Work order: Omit every picture, then return each line of the data below exactly.
Start of Supplied information
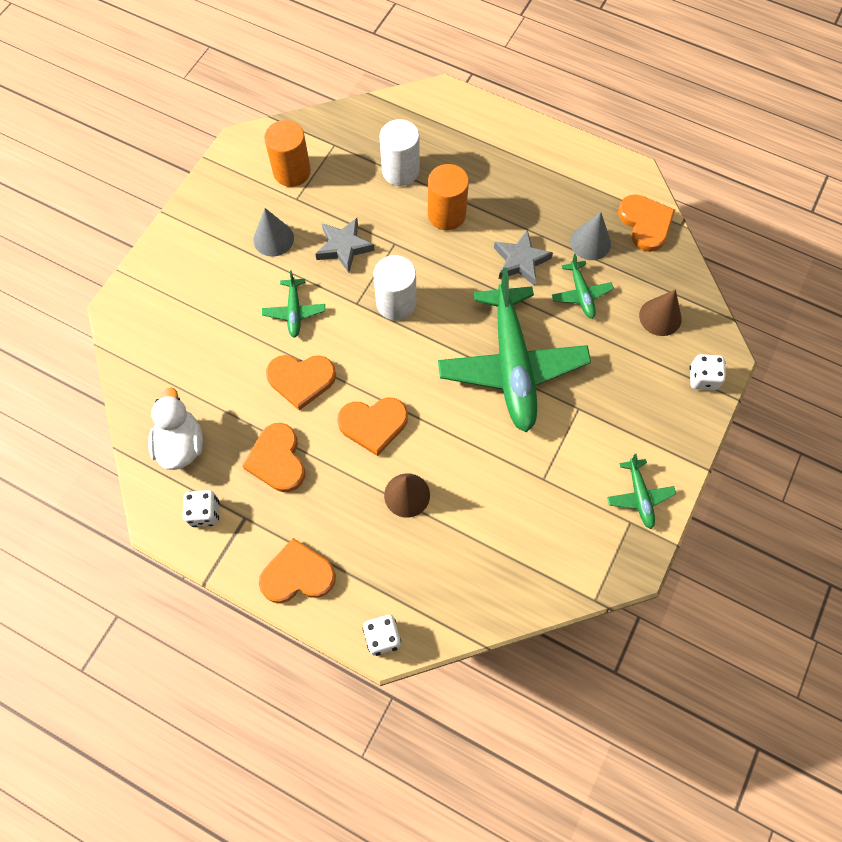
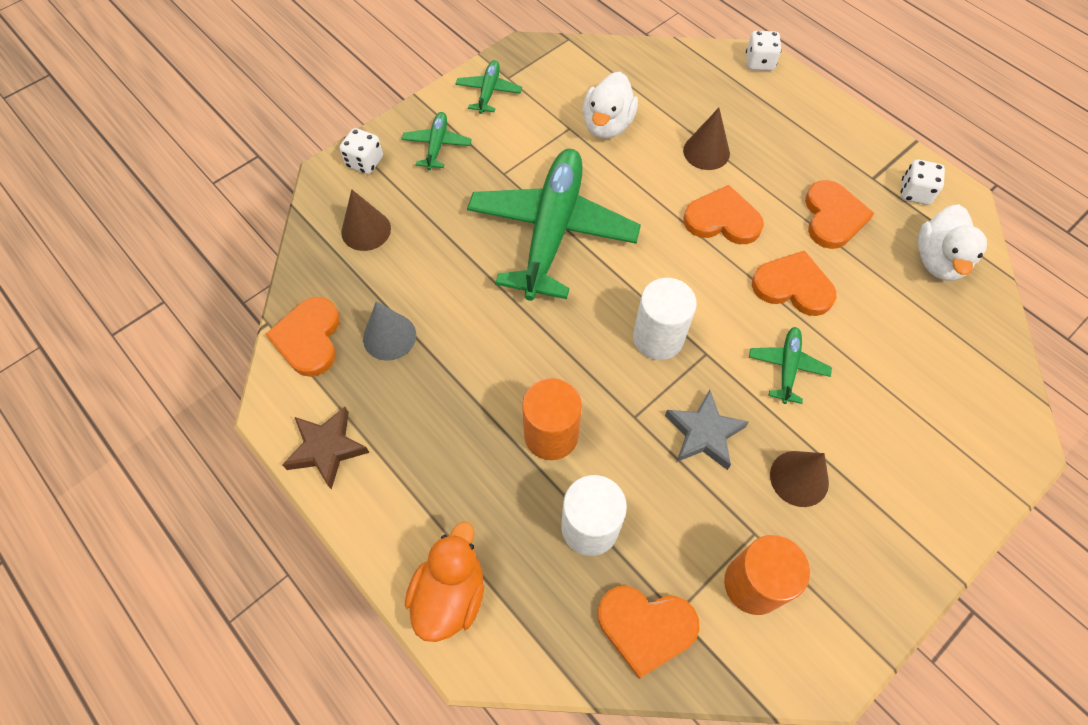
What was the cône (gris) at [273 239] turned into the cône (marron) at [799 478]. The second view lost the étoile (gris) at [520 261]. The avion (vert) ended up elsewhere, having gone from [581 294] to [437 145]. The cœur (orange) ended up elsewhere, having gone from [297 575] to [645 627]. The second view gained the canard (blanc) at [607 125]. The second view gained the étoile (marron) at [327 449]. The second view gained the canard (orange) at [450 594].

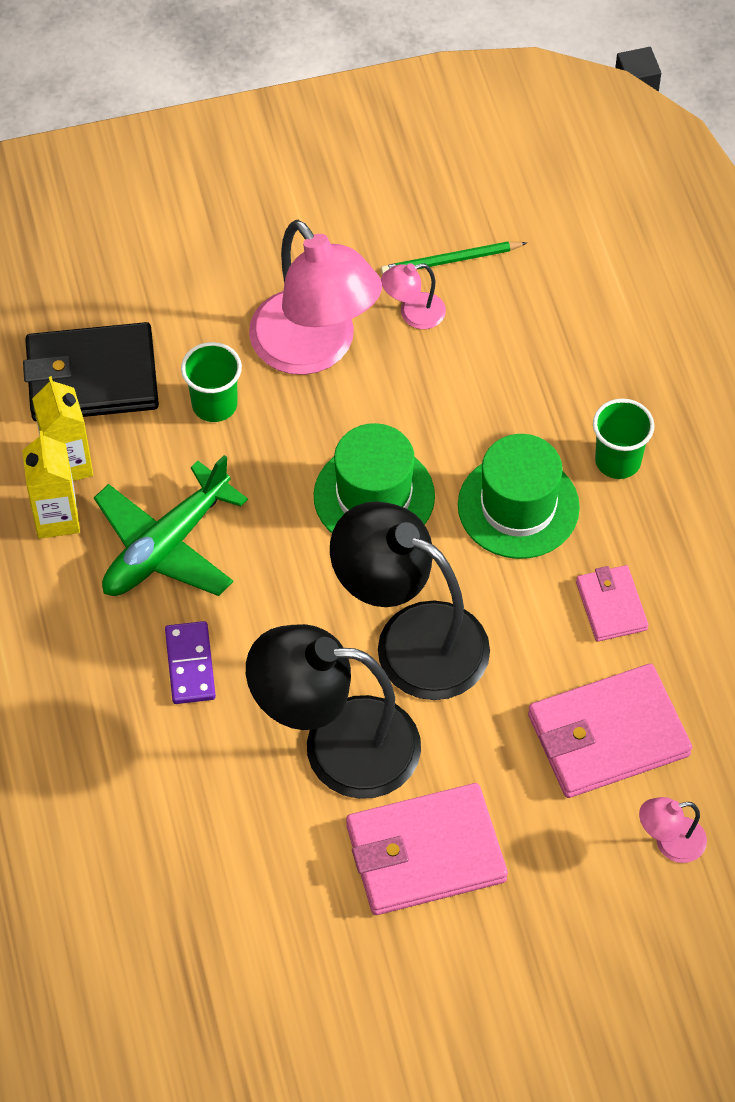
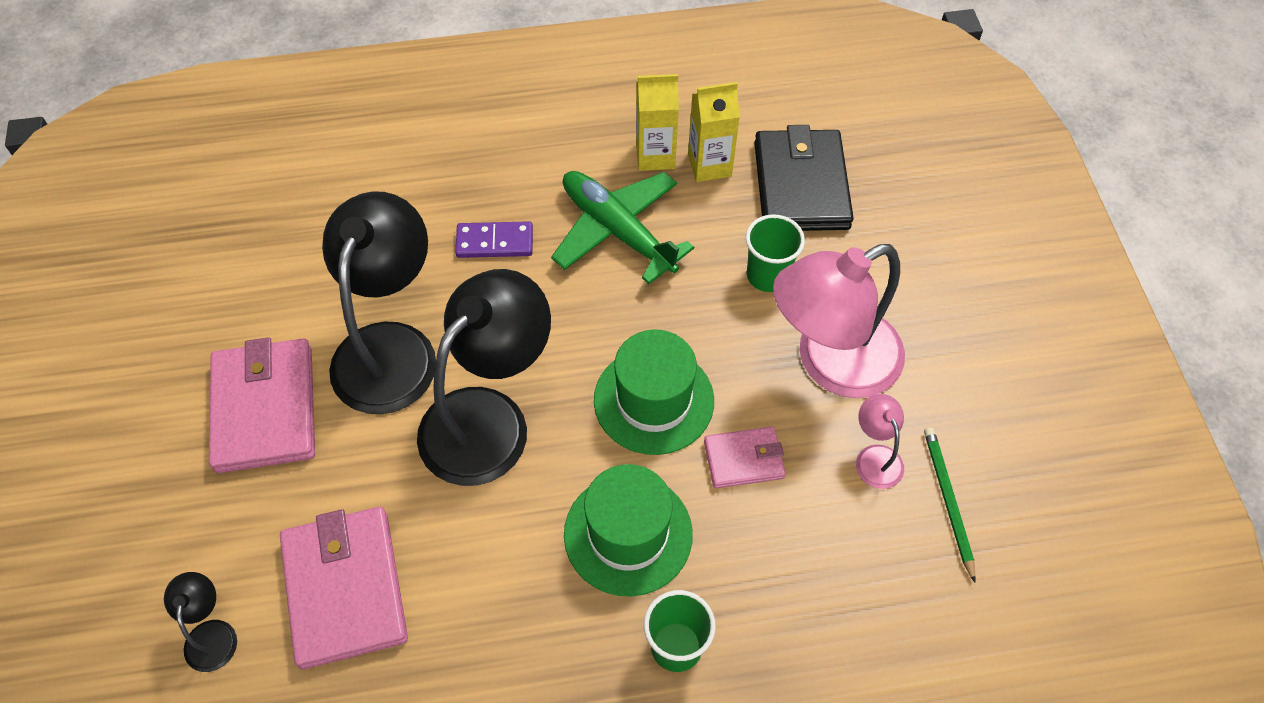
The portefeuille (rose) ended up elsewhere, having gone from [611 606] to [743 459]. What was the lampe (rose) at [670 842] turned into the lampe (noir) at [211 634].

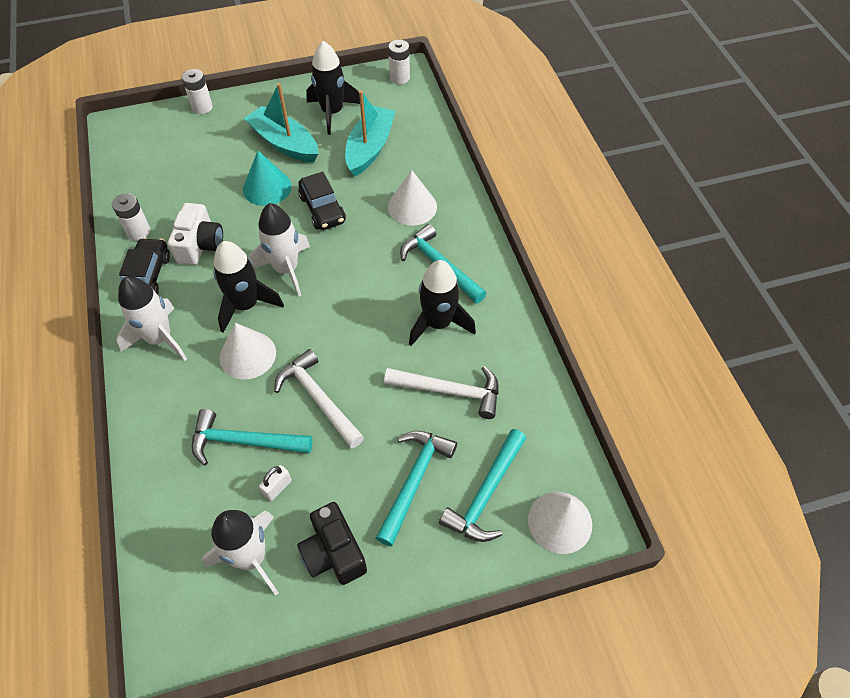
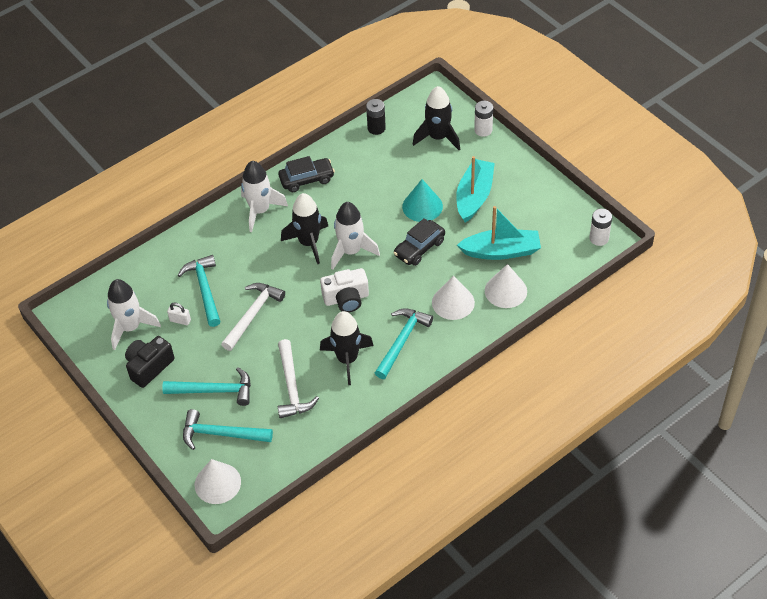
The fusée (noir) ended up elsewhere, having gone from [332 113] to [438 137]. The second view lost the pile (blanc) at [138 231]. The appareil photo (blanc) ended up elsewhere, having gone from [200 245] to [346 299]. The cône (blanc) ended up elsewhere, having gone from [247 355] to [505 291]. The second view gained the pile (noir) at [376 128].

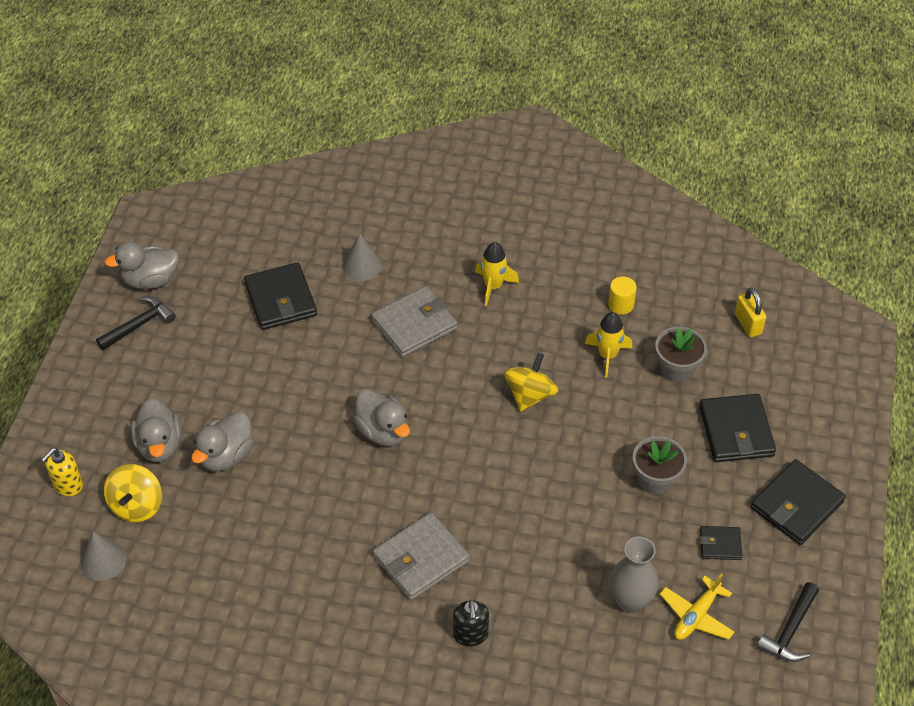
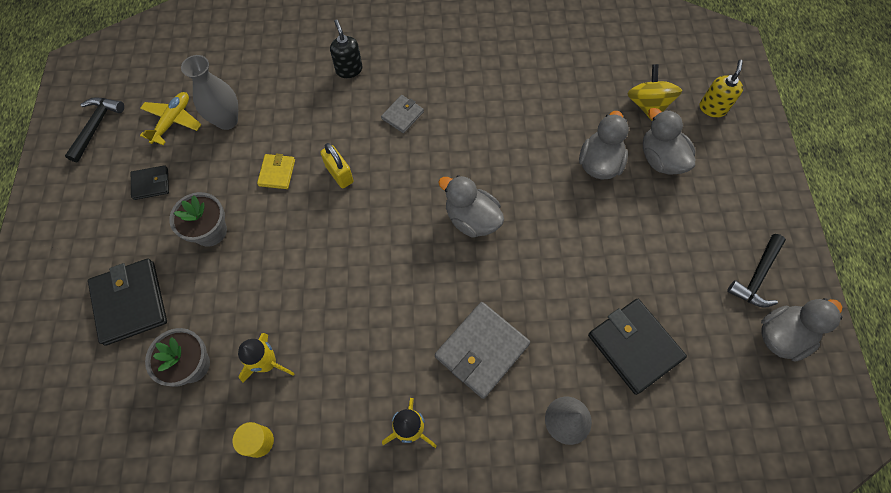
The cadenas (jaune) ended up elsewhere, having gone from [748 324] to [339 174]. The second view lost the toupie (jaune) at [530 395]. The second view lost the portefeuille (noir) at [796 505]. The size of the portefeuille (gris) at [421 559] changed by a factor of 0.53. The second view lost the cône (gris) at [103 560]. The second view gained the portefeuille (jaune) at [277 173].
End of Supplied information
Result below:
What was the cône (gris) at [273 239] turned into the cône (marron) at [799 478]. The second view lost the étoile (gris) at [520 261]. The avion (vert) ended up elsewhere, having gone from [581 294] to [437 145]. The cœur (orange) ended up elsewhere, having gone from [297 575] to [645 627]. The second view gained the canard (blanc) at [607 125]. The second view gained the étoile (marron) at [327 449]. The second view gained the canard (orange) at [450 594].

The portefeuille (rose) ended up elsewhere, having gone from [611 606] to [743 459]. What was the lampe (rose) at [670 842] turned into the lampe (noir) at [211 634].

The fusée (noir) ended up elsewhere, having gone from [332 113] to [438 137]. The second view lost the pile (blanc) at [138 231]. The appareil photo (blanc) ended up elsewhere, having gone from [200 245] to [346 299]. The cône (blanc) ended up elsewhere, having gone from [247 355] to [505 291]. The second view gained the pile (noir) at [376 128].

The cadenas (jaune) ended up elsewhere, having gone from [748 324] to [339 174]. The second view lost the toupie (jaune) at [530 395]. The second view lost the portefeuille (noir) at [796 505]. The size of the portefeuille (gris) at [421 559] changed by a factor of 0.53. The second view lost the cône (gris) at [103 560]. The second view gained the portefeuille (jaune) at [277 173].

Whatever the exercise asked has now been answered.